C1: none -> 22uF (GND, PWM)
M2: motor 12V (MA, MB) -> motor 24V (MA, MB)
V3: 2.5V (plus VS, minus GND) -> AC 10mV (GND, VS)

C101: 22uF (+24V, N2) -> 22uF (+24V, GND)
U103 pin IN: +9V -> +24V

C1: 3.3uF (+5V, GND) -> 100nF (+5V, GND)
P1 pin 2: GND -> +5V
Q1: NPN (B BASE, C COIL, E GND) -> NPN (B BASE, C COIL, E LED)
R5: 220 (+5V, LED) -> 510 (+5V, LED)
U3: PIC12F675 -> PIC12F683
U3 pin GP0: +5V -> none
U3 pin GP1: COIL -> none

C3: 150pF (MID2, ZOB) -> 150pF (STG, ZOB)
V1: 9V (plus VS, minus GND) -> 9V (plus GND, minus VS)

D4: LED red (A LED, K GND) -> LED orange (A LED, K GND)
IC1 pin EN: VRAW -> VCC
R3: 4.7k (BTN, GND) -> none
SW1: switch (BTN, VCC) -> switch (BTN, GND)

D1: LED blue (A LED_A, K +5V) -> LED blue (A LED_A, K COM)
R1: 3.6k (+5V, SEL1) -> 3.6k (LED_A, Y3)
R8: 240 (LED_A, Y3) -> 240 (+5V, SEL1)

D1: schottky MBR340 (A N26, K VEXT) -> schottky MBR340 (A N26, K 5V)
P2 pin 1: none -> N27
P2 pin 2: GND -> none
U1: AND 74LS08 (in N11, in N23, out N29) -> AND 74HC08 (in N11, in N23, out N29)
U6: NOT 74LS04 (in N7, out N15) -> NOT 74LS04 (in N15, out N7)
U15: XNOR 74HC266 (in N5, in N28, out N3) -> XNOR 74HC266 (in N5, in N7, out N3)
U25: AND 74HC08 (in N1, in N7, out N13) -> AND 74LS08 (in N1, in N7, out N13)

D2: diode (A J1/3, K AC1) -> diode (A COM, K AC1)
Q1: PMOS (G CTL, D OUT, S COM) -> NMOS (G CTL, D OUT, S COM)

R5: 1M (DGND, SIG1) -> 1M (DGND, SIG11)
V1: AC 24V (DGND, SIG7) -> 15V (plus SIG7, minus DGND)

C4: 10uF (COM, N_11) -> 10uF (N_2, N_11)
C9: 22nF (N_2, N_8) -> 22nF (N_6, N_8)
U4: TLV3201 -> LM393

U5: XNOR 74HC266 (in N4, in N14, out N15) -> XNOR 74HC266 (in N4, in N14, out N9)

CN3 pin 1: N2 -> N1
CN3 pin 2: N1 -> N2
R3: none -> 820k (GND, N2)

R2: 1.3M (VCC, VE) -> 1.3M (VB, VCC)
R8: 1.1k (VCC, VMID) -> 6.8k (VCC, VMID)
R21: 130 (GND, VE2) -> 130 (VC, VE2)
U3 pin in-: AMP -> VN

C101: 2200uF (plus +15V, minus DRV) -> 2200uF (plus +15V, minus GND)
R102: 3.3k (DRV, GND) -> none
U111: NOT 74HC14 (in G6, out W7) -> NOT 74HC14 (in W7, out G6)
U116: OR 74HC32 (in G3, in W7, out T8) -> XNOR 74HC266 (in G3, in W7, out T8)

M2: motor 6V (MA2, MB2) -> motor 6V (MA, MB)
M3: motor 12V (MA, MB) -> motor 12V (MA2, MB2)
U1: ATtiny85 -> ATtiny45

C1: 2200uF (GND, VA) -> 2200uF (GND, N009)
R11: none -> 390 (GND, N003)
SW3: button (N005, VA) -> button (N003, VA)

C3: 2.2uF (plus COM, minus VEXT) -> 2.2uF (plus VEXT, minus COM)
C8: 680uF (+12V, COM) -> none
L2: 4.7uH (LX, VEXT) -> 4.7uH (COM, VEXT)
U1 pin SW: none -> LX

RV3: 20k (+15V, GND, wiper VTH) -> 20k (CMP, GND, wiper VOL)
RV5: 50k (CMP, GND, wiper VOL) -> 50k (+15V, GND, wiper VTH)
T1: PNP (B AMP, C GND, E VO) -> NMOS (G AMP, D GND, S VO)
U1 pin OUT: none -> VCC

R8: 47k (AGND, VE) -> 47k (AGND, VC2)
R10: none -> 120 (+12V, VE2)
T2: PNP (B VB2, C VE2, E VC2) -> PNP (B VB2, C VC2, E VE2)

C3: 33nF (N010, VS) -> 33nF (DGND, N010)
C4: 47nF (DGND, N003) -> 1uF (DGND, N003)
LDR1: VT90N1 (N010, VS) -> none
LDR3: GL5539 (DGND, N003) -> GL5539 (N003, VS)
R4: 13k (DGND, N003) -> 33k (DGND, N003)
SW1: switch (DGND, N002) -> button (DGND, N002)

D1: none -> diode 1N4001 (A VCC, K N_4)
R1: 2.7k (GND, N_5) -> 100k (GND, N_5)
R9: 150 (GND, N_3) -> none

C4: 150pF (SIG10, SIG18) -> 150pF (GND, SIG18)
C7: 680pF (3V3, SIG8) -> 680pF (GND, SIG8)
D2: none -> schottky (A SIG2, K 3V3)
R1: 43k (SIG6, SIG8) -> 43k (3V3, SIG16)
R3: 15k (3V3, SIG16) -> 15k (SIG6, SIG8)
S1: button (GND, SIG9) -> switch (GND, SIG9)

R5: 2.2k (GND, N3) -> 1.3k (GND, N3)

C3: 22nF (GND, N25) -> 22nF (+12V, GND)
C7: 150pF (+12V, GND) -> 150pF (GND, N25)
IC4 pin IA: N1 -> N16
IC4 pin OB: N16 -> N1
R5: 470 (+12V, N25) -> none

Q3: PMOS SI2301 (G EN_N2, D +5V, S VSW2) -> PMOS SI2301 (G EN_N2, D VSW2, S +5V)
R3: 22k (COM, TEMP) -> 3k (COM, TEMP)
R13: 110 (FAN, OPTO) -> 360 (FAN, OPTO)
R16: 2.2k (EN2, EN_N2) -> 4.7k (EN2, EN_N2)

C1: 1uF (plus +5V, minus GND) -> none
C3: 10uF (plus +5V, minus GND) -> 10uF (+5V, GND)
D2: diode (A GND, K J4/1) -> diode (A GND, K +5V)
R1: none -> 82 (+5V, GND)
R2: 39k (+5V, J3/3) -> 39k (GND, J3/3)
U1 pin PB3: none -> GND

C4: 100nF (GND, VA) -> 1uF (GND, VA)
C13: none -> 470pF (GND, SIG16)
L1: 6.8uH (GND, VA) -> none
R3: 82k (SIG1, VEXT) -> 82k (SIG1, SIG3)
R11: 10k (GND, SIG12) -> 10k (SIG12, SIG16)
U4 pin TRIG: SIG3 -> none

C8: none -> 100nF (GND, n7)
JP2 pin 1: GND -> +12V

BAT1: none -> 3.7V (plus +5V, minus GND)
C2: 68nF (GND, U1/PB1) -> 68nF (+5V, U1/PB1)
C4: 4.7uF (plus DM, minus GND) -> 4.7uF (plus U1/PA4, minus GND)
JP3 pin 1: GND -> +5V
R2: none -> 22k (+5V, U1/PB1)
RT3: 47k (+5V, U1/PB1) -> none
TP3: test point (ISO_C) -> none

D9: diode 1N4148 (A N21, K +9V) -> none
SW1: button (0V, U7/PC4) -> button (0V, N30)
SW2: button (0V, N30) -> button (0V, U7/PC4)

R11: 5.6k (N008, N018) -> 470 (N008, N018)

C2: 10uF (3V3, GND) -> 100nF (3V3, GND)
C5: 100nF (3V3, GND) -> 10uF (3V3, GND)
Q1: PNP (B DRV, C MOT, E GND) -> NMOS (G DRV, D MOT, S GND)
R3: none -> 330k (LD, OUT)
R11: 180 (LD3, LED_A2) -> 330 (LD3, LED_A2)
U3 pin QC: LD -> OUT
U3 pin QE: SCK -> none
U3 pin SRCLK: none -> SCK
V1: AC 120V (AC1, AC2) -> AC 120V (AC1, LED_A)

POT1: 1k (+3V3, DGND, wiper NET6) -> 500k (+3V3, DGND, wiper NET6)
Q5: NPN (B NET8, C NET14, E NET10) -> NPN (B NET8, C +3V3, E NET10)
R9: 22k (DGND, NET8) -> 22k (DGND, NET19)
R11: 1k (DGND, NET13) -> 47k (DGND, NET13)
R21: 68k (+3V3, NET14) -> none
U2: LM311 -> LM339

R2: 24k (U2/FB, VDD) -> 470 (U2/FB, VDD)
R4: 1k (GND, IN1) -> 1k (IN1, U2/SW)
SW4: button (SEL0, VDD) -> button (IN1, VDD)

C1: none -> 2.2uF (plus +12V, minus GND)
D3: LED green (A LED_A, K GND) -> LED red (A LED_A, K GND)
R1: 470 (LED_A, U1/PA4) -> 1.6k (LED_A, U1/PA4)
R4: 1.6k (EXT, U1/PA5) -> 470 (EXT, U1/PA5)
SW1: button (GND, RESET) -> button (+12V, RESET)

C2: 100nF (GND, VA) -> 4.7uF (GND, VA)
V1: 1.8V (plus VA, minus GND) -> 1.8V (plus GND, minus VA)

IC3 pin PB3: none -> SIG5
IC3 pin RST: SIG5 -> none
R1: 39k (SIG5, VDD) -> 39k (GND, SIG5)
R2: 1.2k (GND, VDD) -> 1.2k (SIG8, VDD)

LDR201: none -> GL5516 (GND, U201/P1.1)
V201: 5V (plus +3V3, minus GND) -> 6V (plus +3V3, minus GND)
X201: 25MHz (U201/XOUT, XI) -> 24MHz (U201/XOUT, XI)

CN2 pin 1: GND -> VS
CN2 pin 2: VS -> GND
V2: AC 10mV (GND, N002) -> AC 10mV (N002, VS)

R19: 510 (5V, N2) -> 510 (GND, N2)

━━━

> **Required work**
Search the listing above for "motor" and copy every line that holds it.

> **Result of the exercise**
M2: motor 12V (MA, MB) -> motor 24V (MA, MB)
M2: motor 6V (MA2, MB2) -> motor 6V (MA, MB)
M3: motor 12V (MA, MB) -> motor 12V (MA2, MB2)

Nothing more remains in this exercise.